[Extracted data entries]
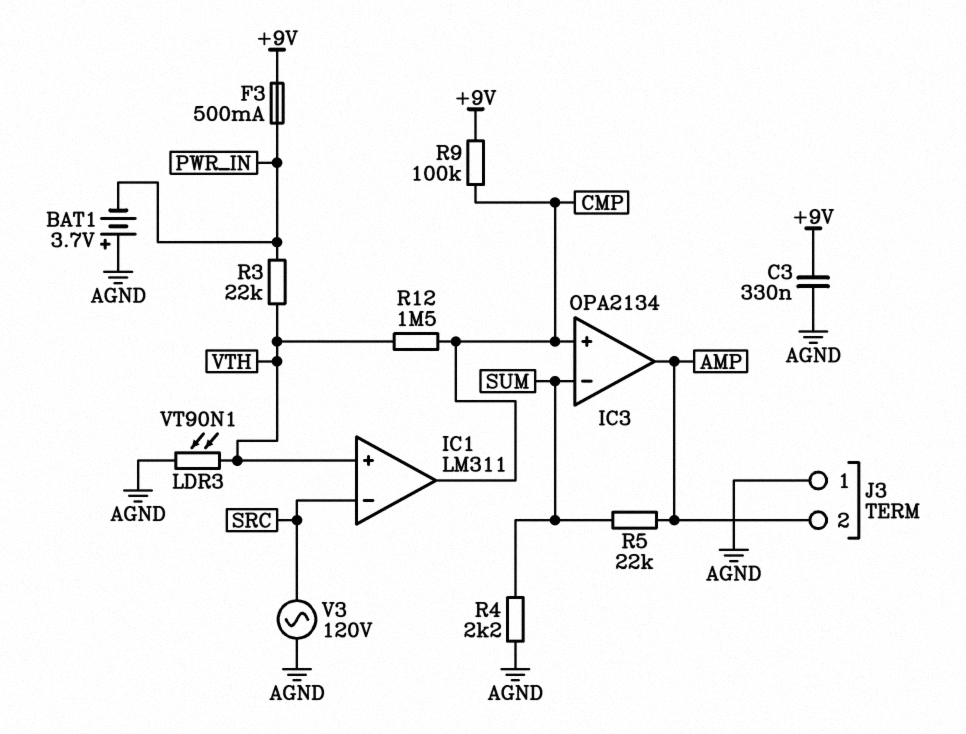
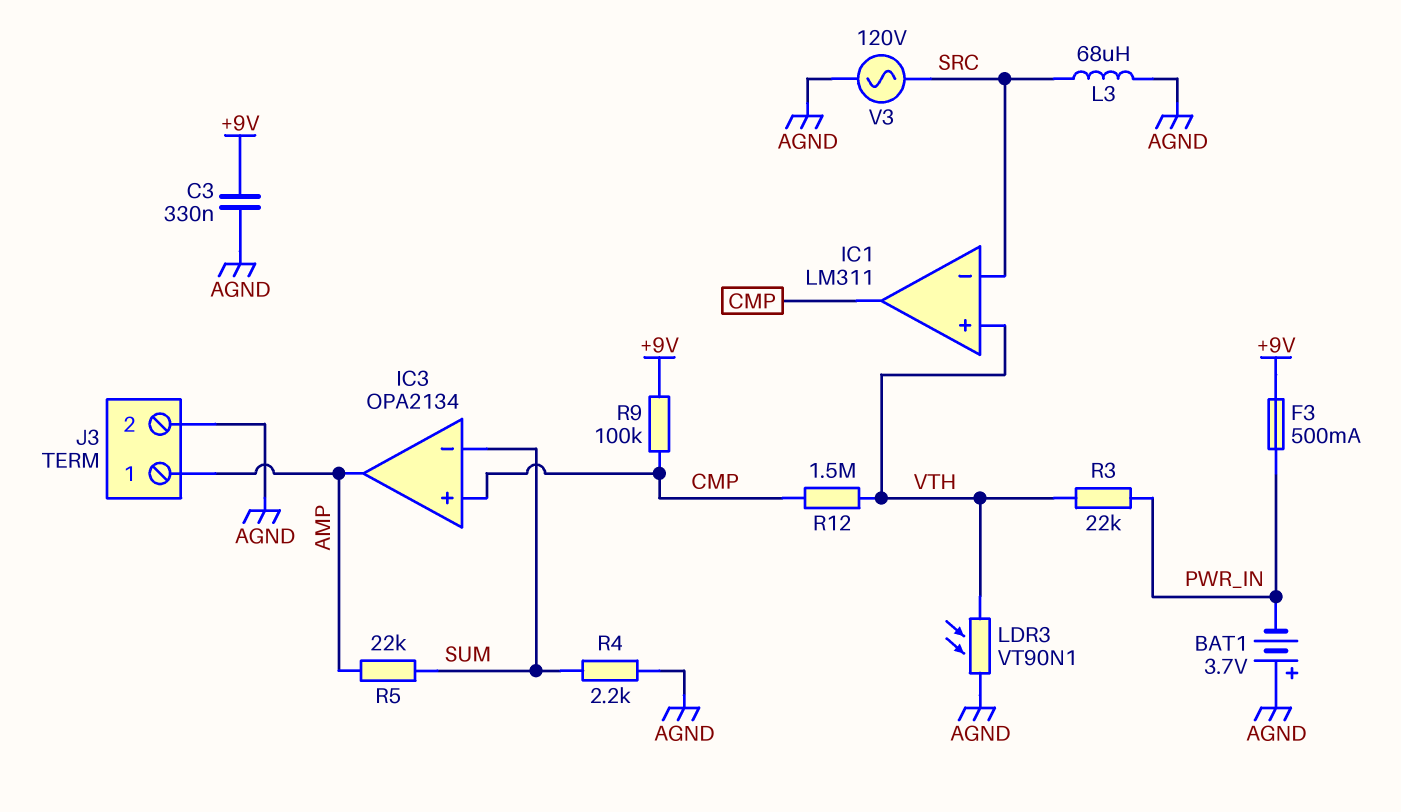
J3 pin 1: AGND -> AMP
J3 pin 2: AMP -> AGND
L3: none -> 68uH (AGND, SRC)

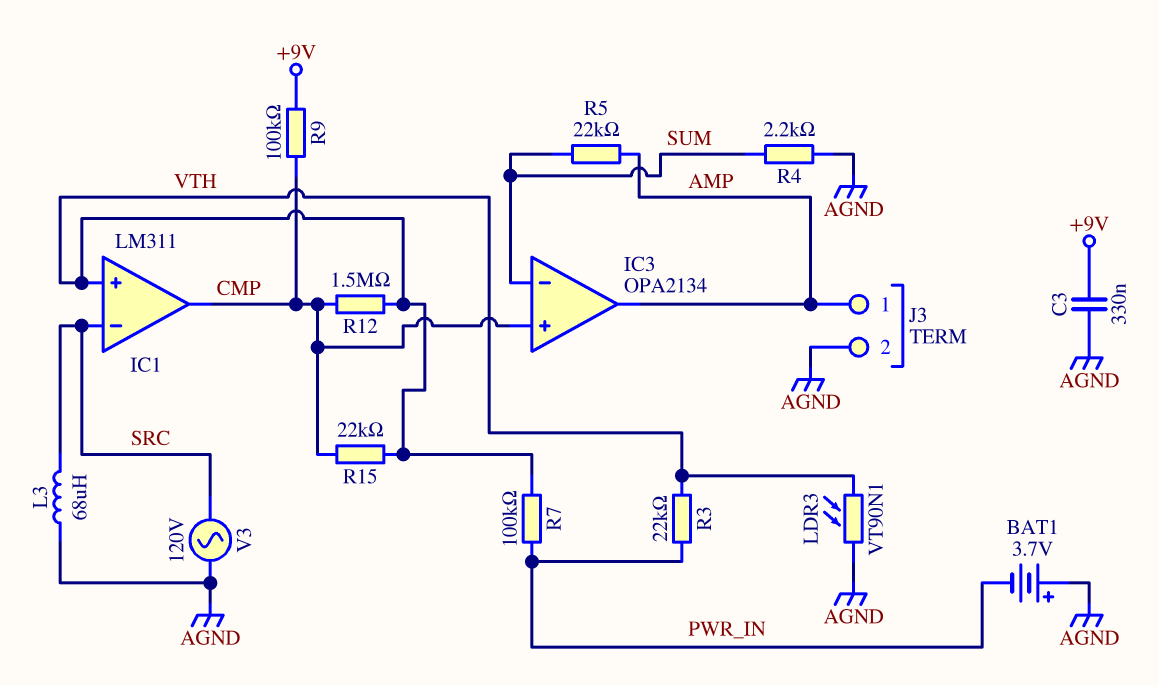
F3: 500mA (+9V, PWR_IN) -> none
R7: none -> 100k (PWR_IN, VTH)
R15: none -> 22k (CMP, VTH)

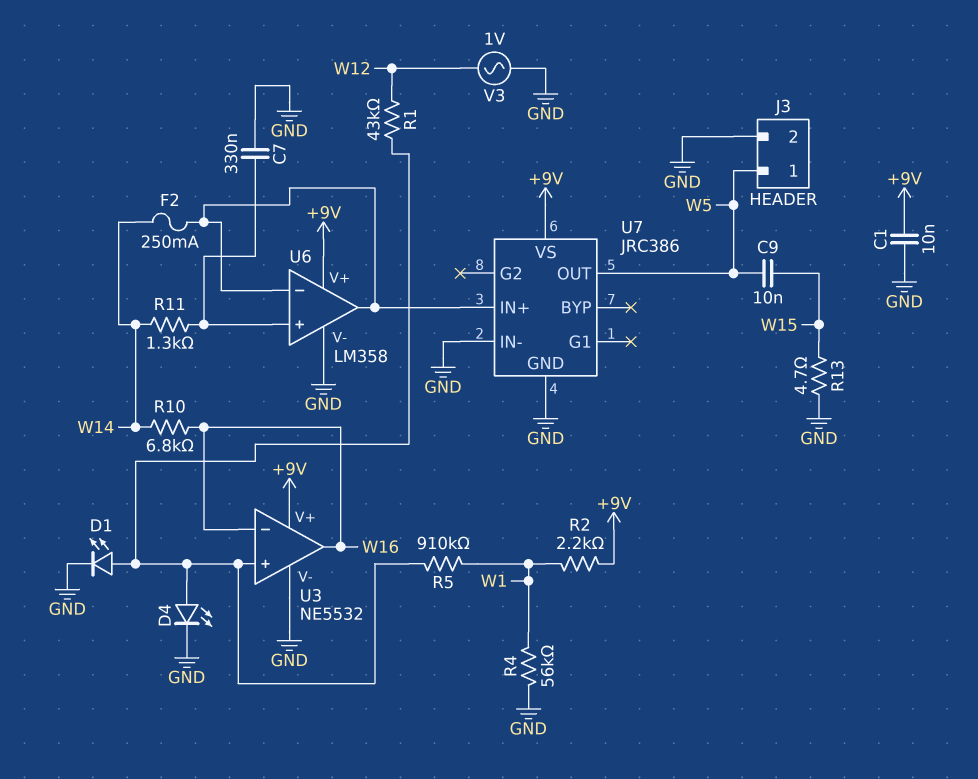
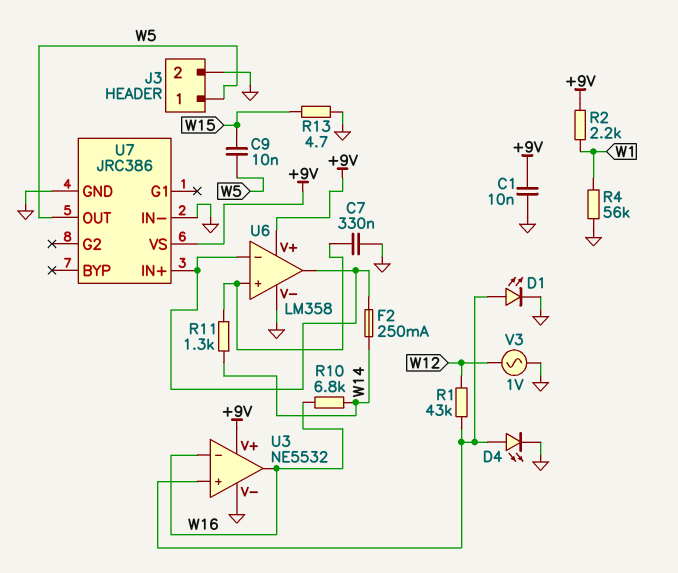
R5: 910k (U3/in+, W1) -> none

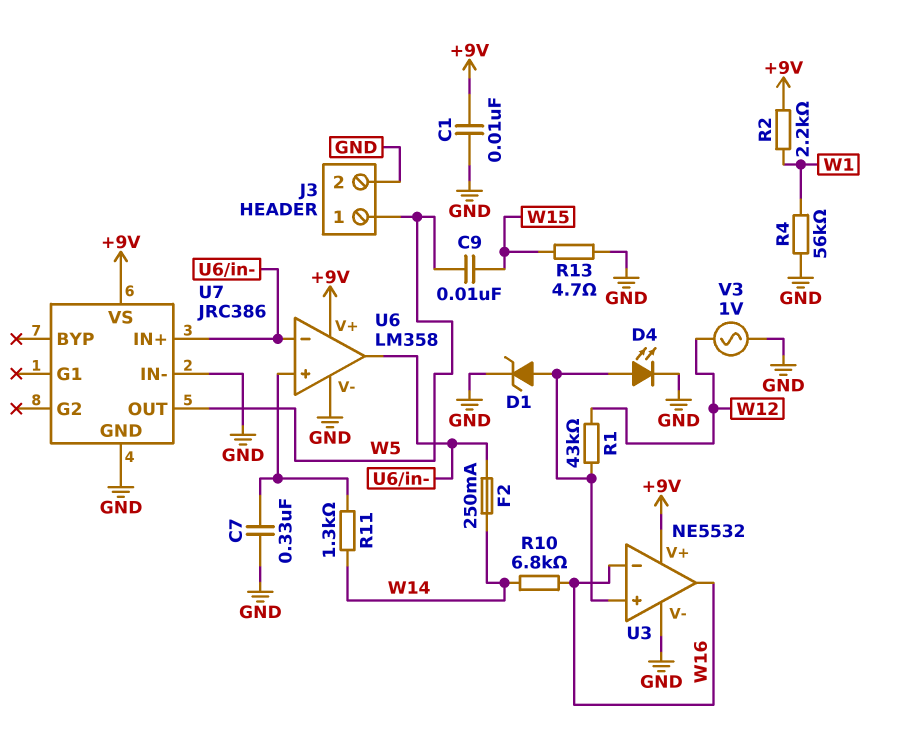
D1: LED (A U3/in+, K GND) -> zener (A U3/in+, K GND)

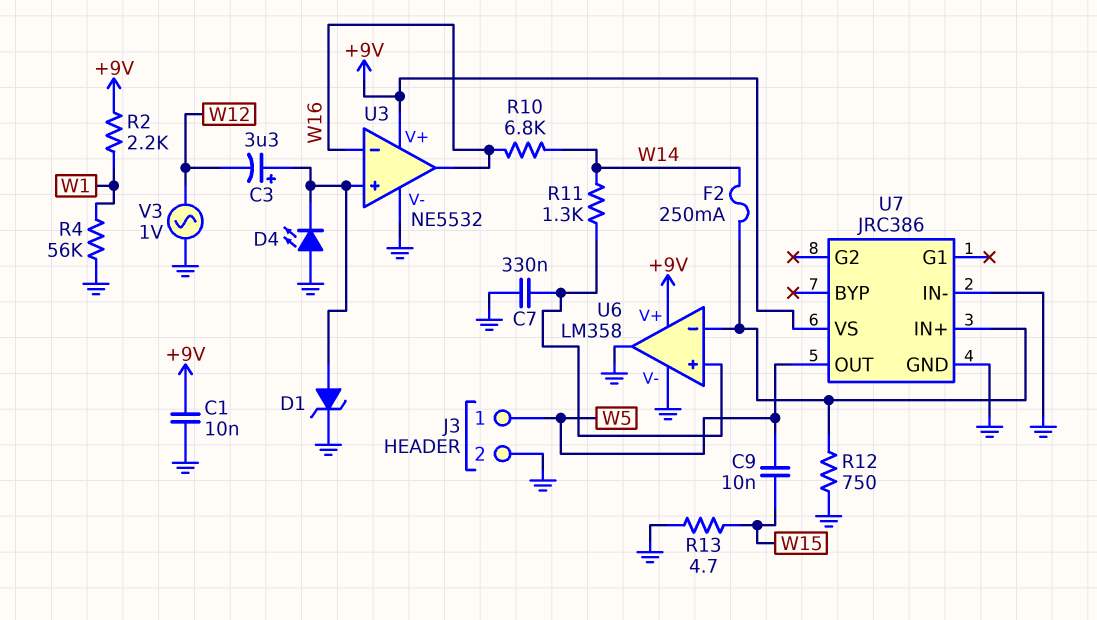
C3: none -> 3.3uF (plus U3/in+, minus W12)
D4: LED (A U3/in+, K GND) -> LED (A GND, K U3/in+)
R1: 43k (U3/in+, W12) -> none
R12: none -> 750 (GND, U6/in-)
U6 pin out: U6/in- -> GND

**DIRECTIONS FOR THIS TASK**
If the word "AGND" appears in a line above, copy that line.

**EXERCISE RESULT**
J3 pin 1: AGND -> AMP
J3 pin 2: AMP -> AGND
L3: none -> 68uH (AGND, SRC)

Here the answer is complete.